Nothing but a number is expected: the count of lines in the data below that include "degrees".

# [Supplied information]
────────────────────
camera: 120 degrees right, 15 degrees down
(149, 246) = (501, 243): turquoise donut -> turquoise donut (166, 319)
────────────────────
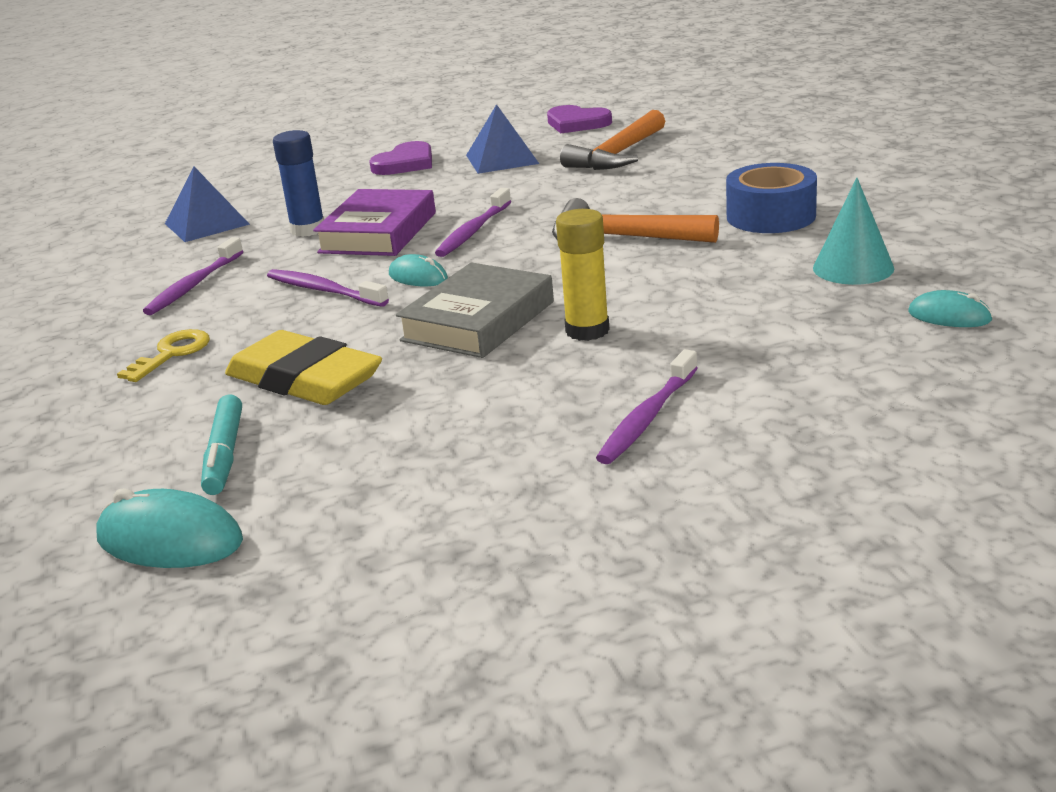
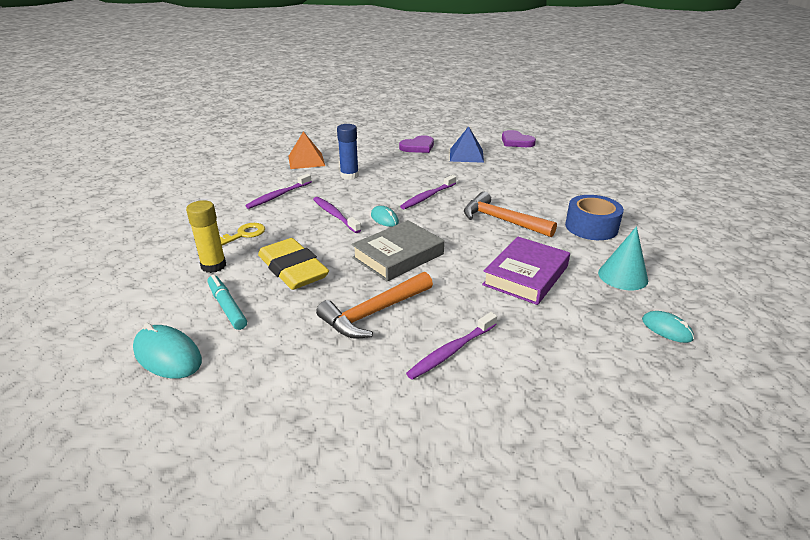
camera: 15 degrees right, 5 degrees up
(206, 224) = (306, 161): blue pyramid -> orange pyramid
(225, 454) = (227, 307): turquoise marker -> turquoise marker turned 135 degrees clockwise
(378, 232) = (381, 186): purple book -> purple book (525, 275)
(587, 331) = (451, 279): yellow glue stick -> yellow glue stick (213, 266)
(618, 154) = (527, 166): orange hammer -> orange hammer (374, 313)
────────────────────
# [Reply to the task]
3